■ **Work required**
Should a line in the entries below contain "width", return that line.

■ **Records for the exercise**
^^^^^^^^^^^^^^^^
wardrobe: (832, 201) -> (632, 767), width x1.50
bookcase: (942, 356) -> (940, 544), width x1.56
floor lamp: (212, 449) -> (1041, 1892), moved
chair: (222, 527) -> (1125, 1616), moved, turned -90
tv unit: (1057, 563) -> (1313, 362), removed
^^^^^^^^^^^^^^^^
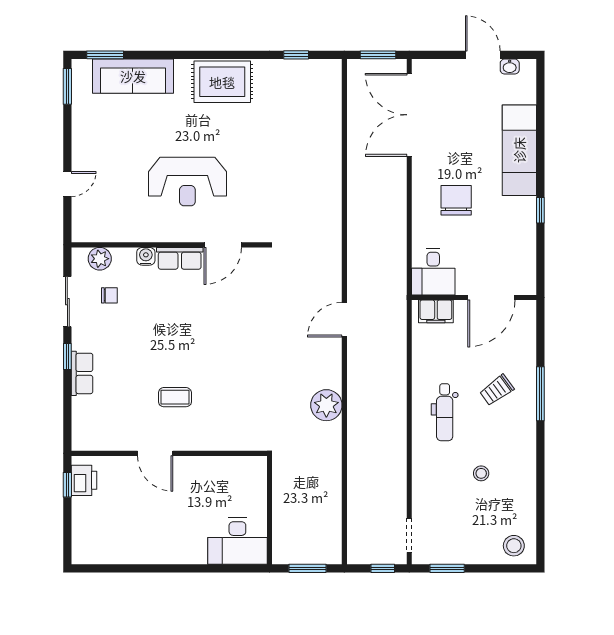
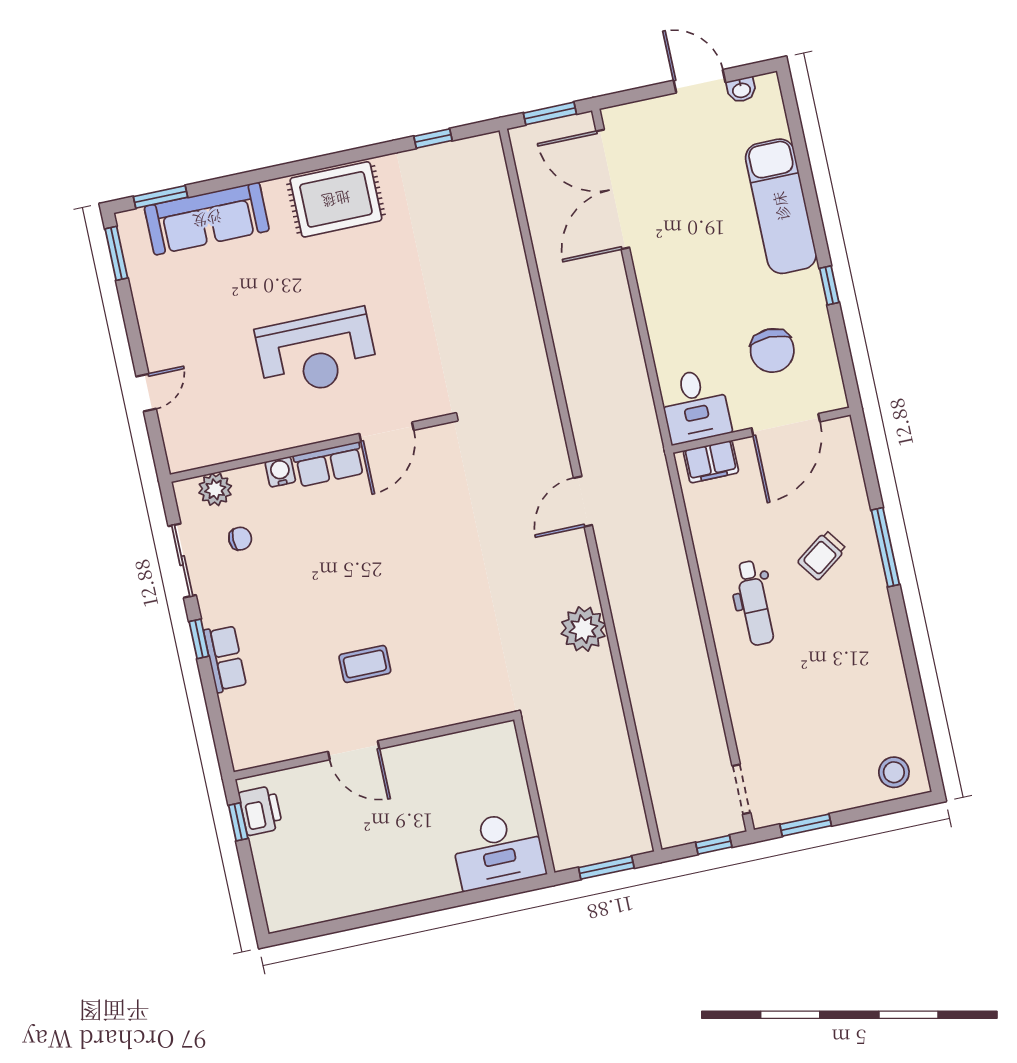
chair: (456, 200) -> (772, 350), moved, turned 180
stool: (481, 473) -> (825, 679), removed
^^^^^^^^^^^^^^^^
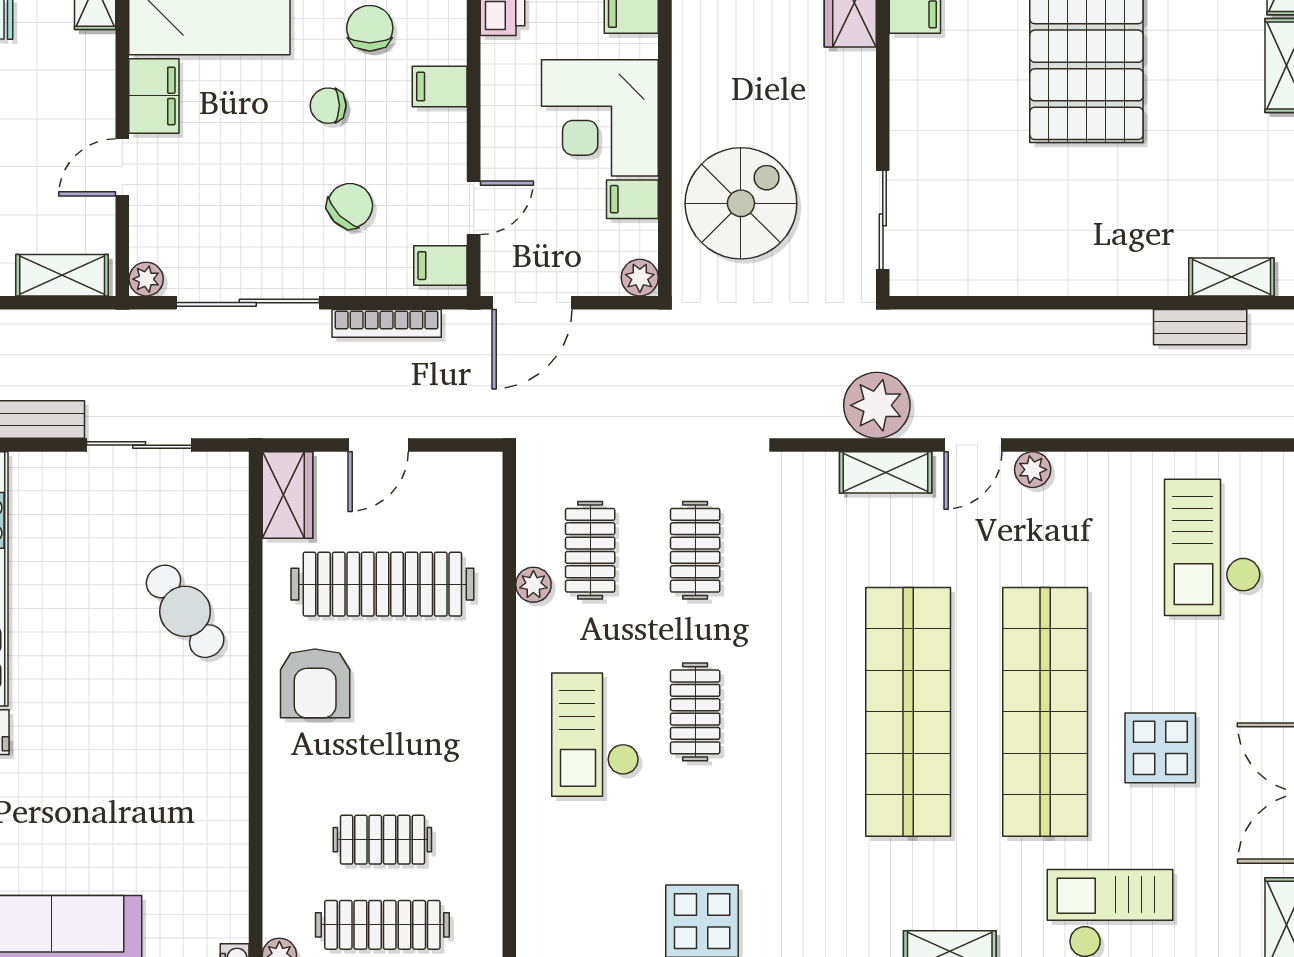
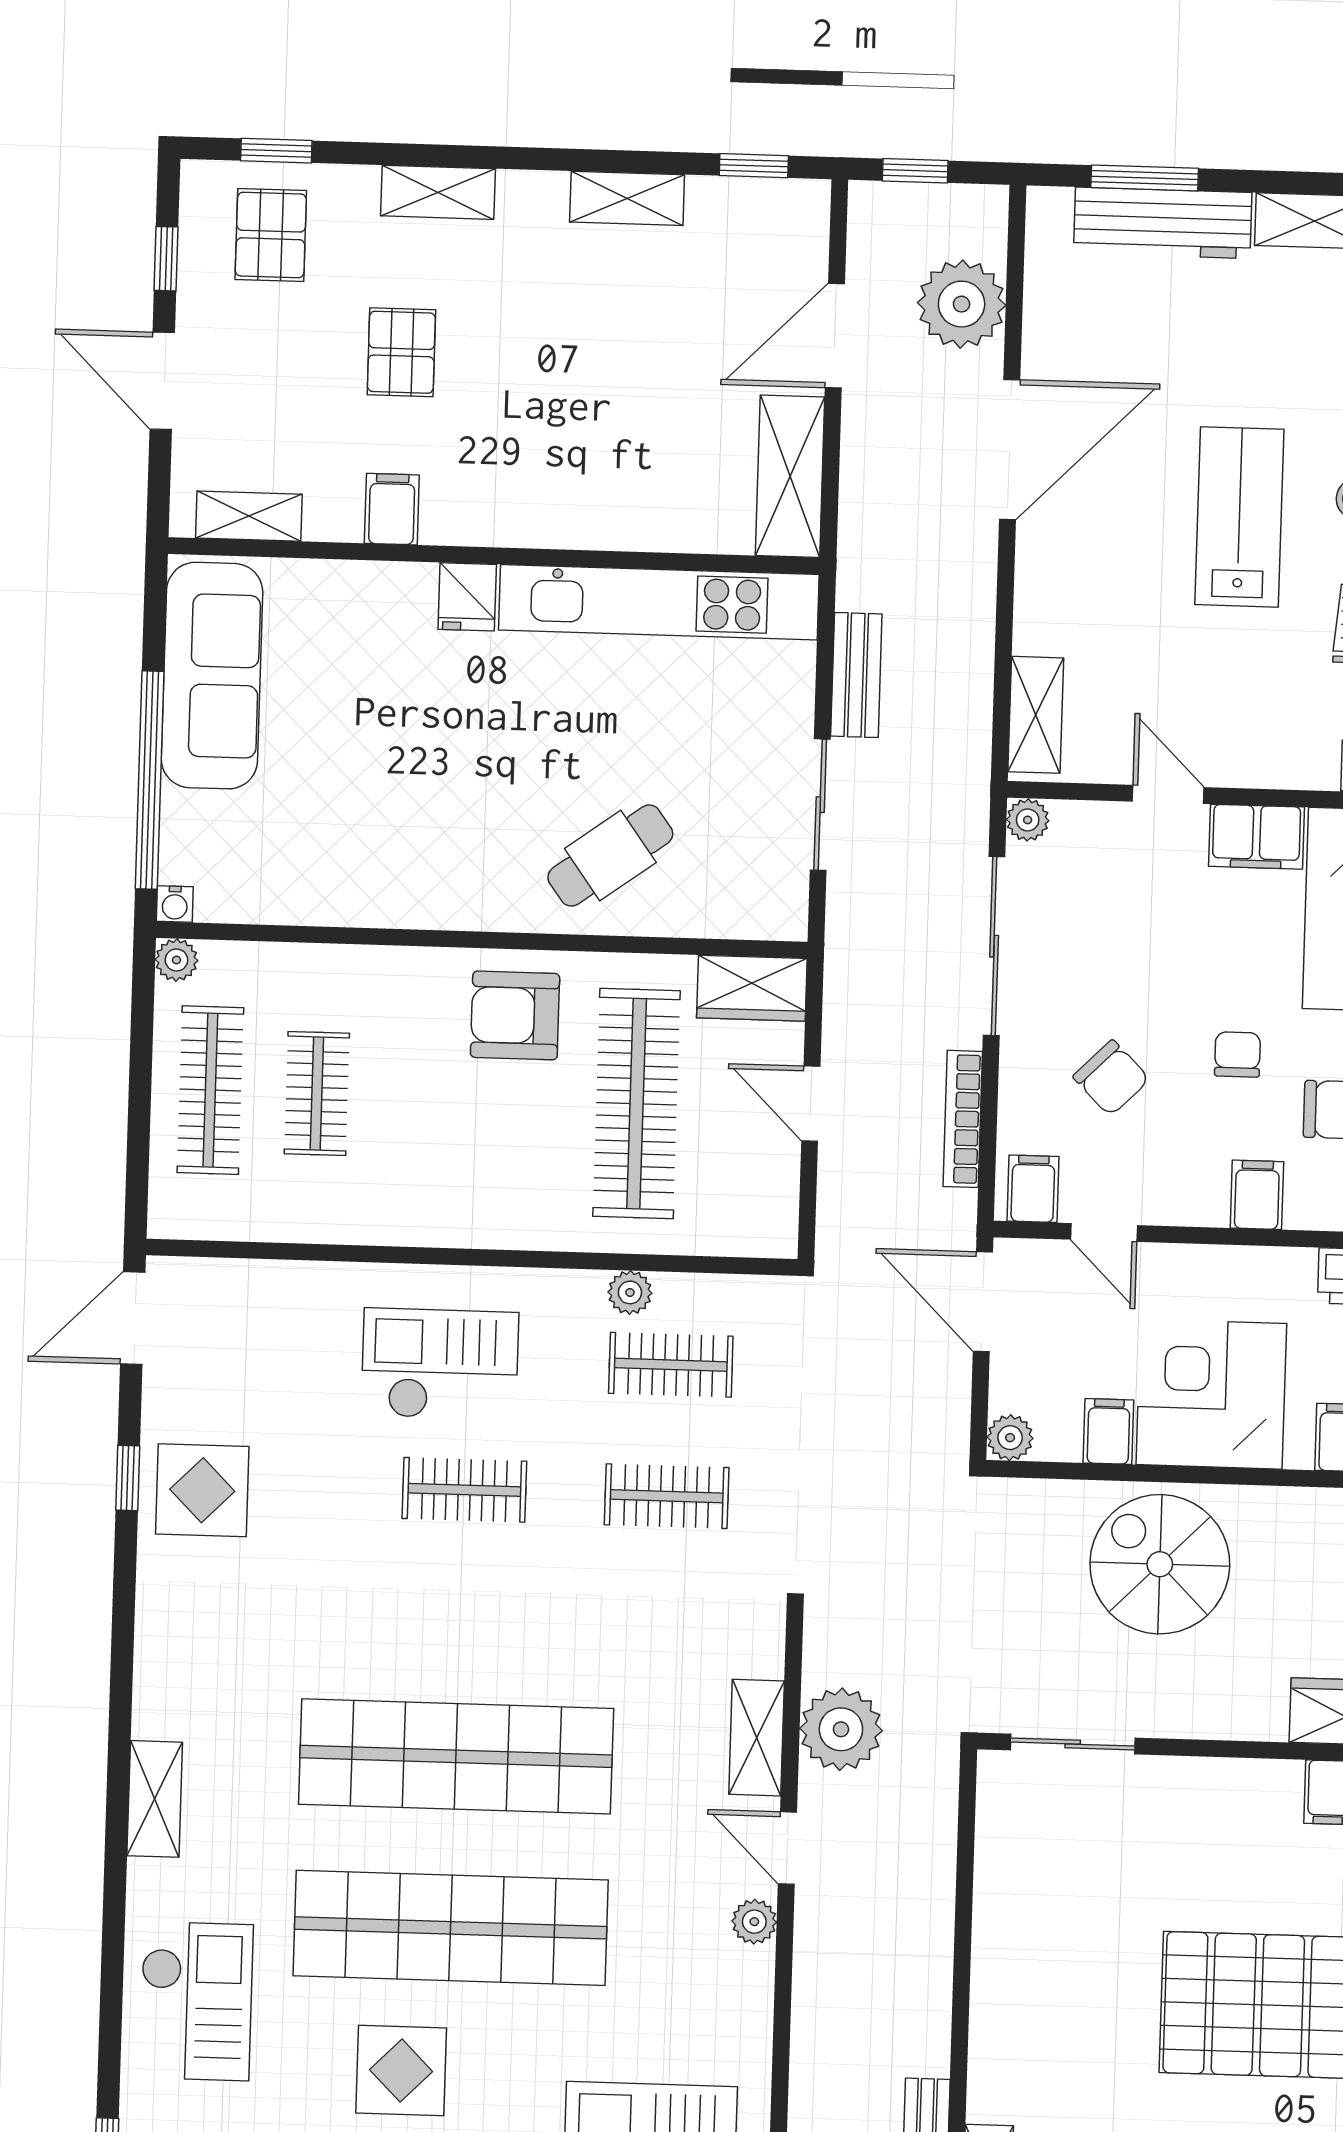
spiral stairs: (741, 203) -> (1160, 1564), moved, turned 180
^^^^^^^^^^^^^^^^
■ **Written reply**
wardrobe: (832, 201) -> (632, 767), width x1.50
bookcase: (942, 356) -> (940, 544), width x1.56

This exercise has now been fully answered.